Problem –
Give back every line of the data exactly. Pictures are not part of the copy.

Available records –
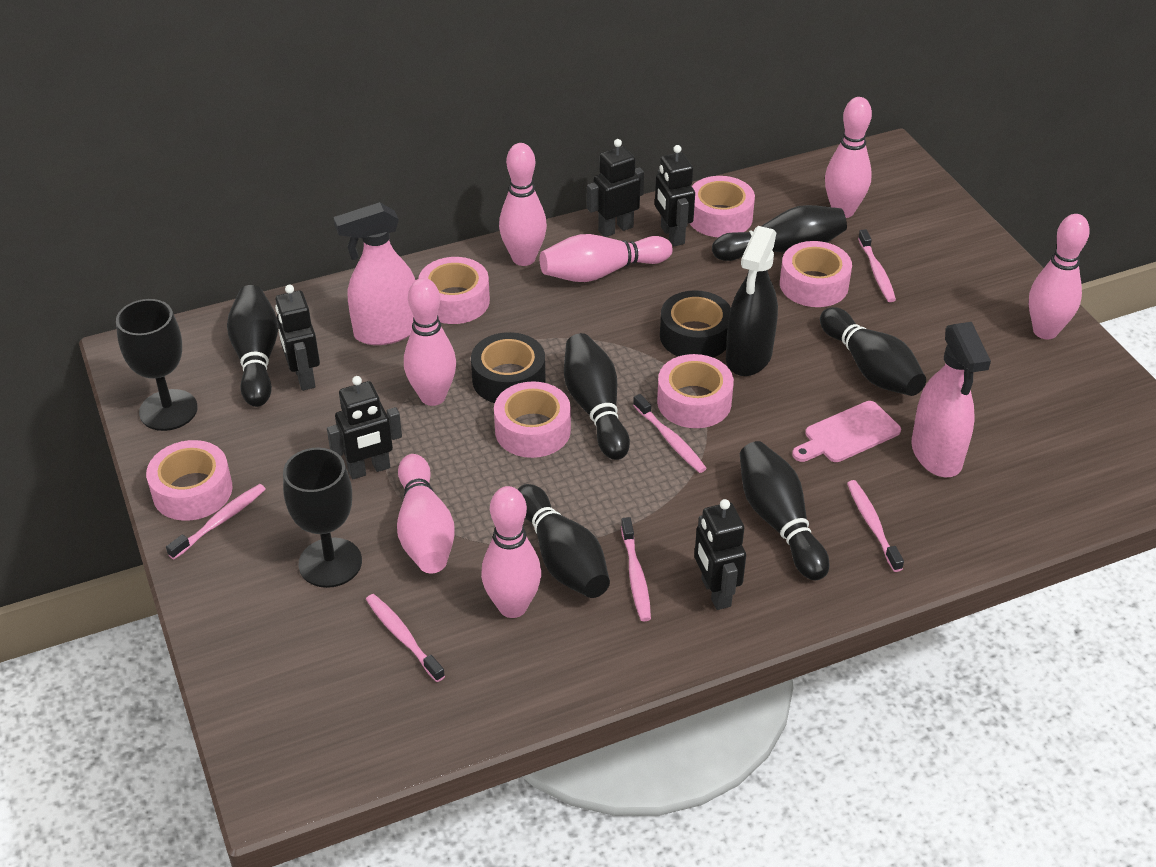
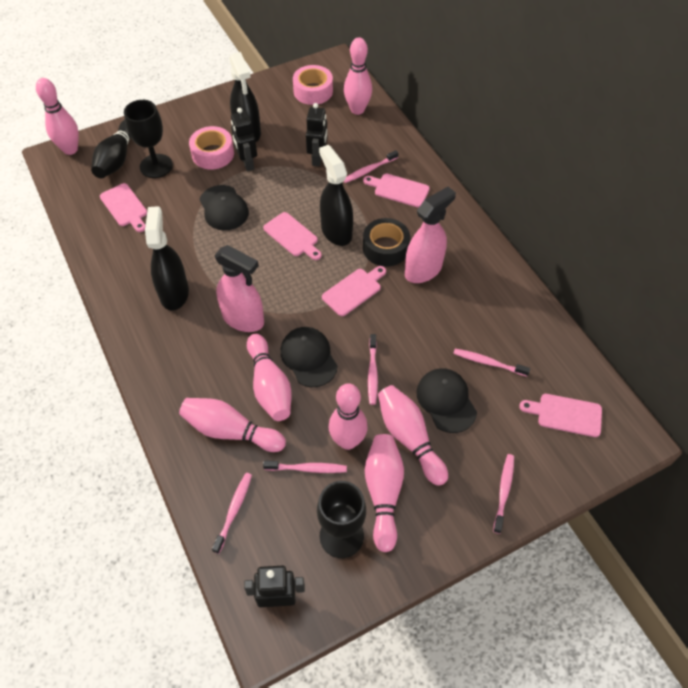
black bowling pin: 6 -> 1
black cap: 0 -> 3
black robot: 5 -> 3
black spray bottle: 1 -> 3
black tape: 2 -> 1
pink cutting board: 1 -> 5
pink tape: 6 -> 2

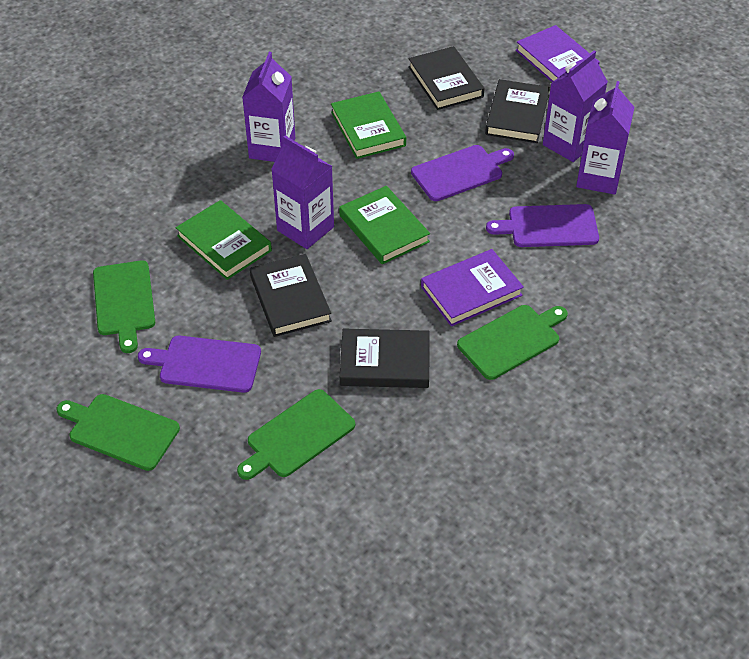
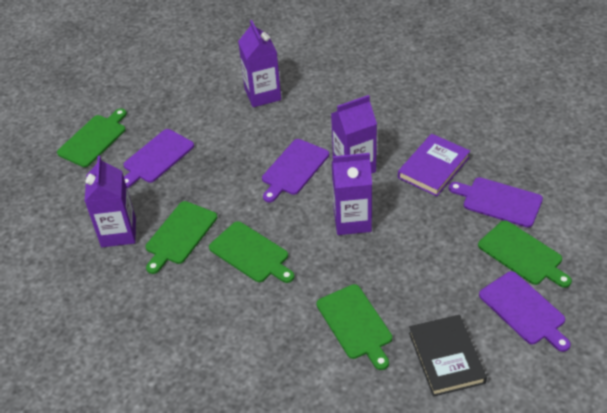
black book: 4 -> 1
green book: 3 -> 0
green cutting board: 4 -> 5
purple book: 2 -> 1
purple cutting board: 3 -> 4

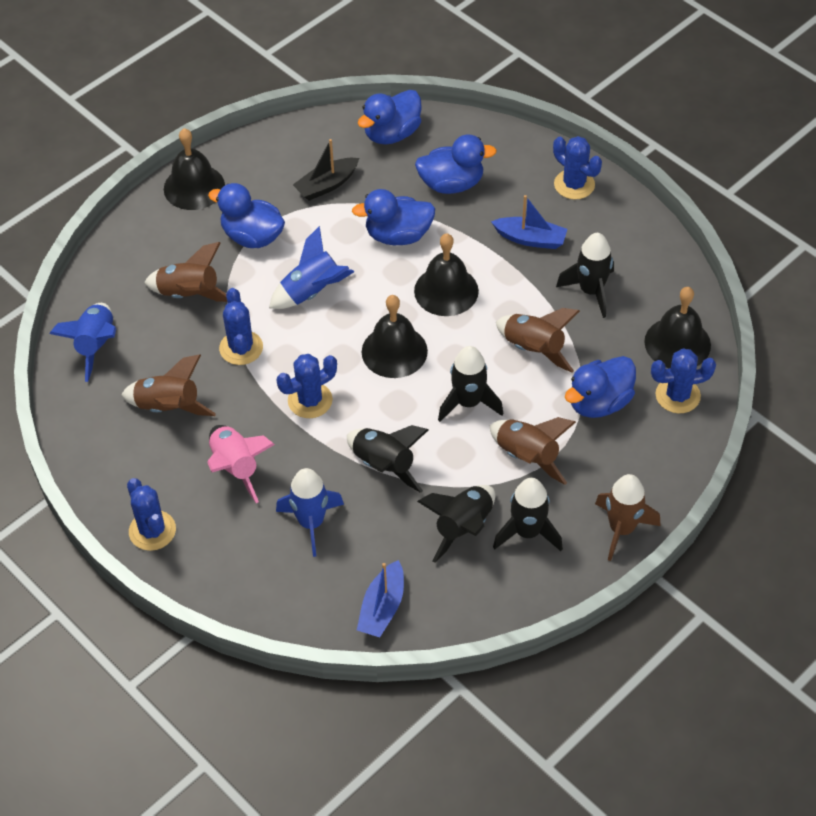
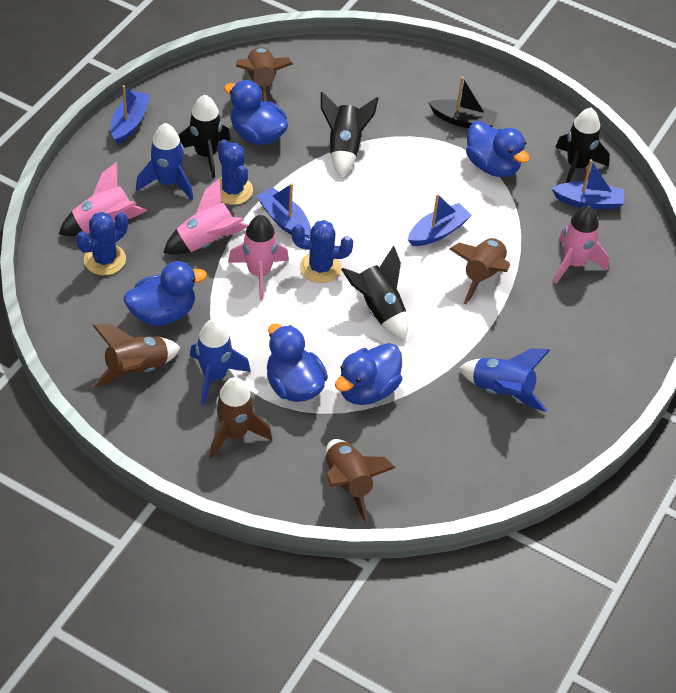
black bell: 4 -> 0
black rocket: 5 -> 4
blue boat: 2 -> 4
blue cactus: 5 -> 3
pink rocket: 1 -> 4

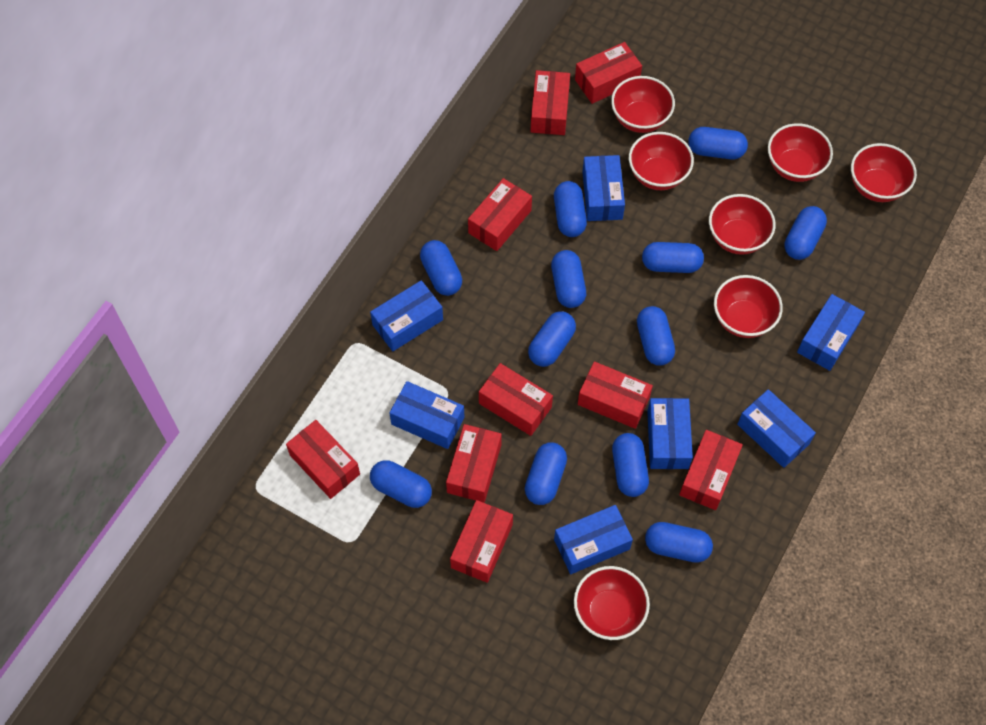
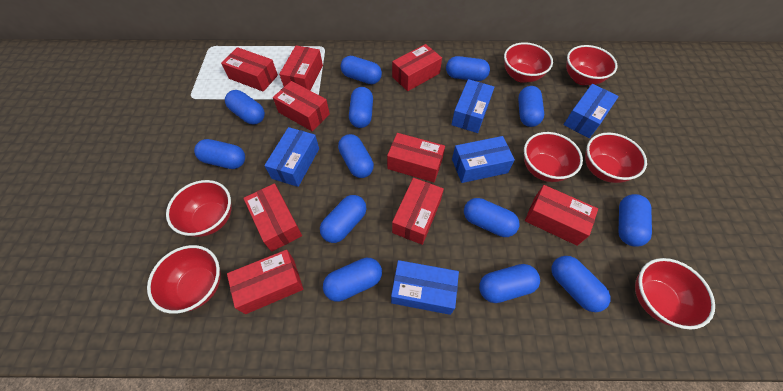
blue box: 7 -> 5
blue capsule: 12 -> 13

Solution to this problem –
black bowling pin: 6 -> 1
black cap: 0 -> 3
black robot: 5 -> 3
black spray bottle: 1 -> 3
black tape: 2 -> 1
pink cutting board: 1 -> 5
pink tape: 6 -> 2

black book: 4 -> 1
green book: 3 -> 0
green cutting board: 4 -> 5
purple book: 2 -> 1
purple cutting board: 3 -> 4

black bell: 4 -> 0
black rocket: 5 -> 4
blue boat: 2 -> 4
blue cactus: 5 -> 3
pink rocket: 1 -> 4

blue box: 7 -> 5
blue capsule: 12 -> 13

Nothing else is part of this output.